[Records shown — start]

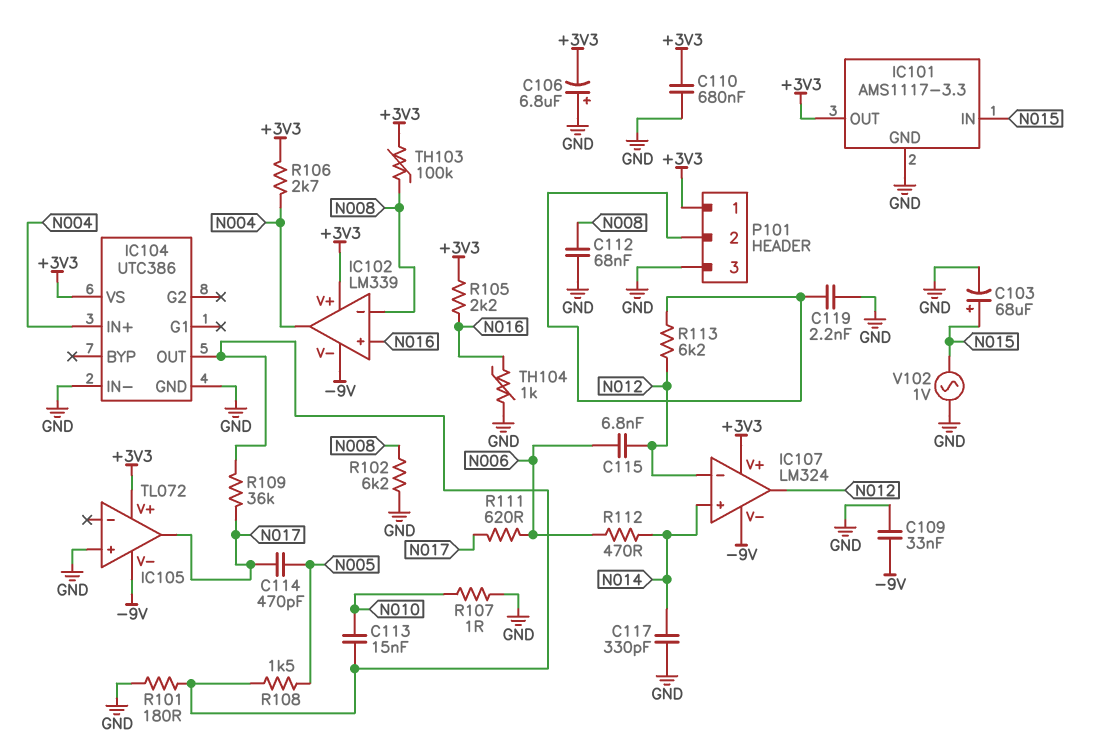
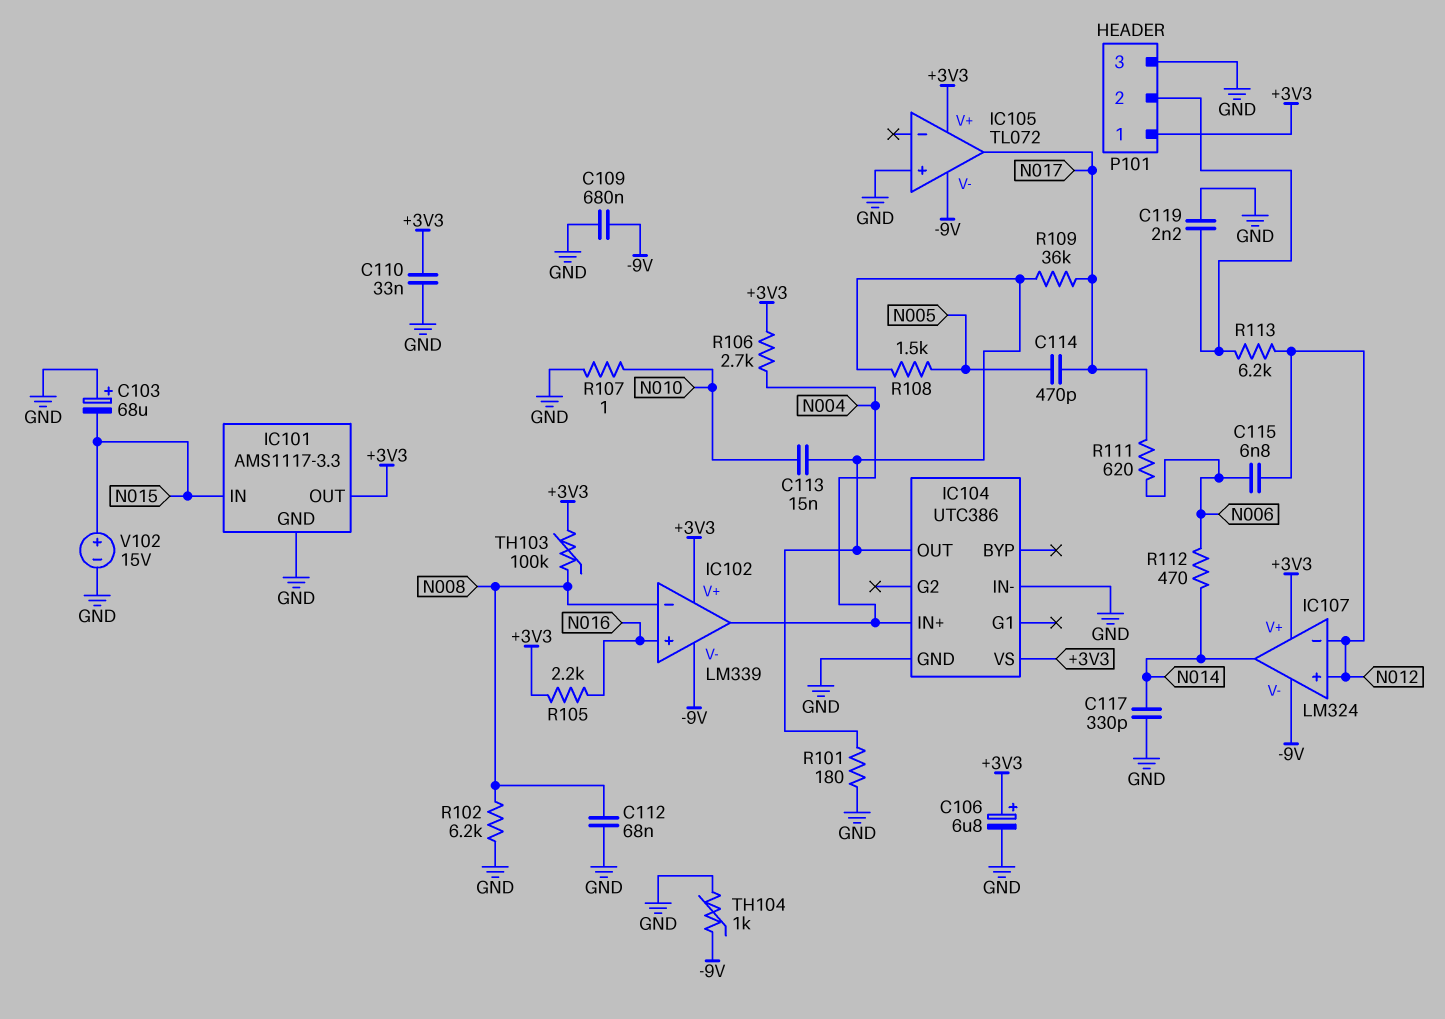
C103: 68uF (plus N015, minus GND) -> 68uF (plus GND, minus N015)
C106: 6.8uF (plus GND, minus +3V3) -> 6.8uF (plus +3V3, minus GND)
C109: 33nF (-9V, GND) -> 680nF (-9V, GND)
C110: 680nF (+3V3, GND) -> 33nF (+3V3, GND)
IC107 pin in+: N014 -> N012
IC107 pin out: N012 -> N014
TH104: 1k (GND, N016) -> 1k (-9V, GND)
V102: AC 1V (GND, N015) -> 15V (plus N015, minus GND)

[Records shown — finish]
[Records shown — start]

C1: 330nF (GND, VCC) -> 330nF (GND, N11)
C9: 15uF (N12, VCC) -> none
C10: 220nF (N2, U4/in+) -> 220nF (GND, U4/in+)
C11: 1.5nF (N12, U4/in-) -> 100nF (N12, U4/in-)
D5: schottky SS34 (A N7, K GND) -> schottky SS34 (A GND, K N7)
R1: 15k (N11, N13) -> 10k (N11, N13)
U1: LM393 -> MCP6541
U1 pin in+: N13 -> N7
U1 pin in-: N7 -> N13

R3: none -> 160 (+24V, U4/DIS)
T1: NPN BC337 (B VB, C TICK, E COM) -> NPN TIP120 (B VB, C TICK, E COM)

[Records shown — finish]

◆ Your assignment ◆
Would you please write out, exactly and with no other lines, the stretch of the listing above from the line containing "C103: 68uF (plus" through the line containing "V102: AC 1V"?

◆ Response ◆
C103: 68uF (plus N015, minus GND) -> 68uF (plus GND, minus N015)
C106: 6.8uF (plus GND, minus +3V3) -> 6.8uF (plus +3V3, minus GND)
C109: 33nF (-9V, GND) -> 680nF (-9V, GND)
C110: 680nF (+3V3, GND) -> 33nF (+3V3, GND)
IC107 pin in+: N014 -> N012
IC107 pin out: N012 -> N014
TH104: 1k (GND, N016) -> 1k (-9V, GND)
V102: AC 1V (GND, N015) -> 15V (plus N015, minus GND)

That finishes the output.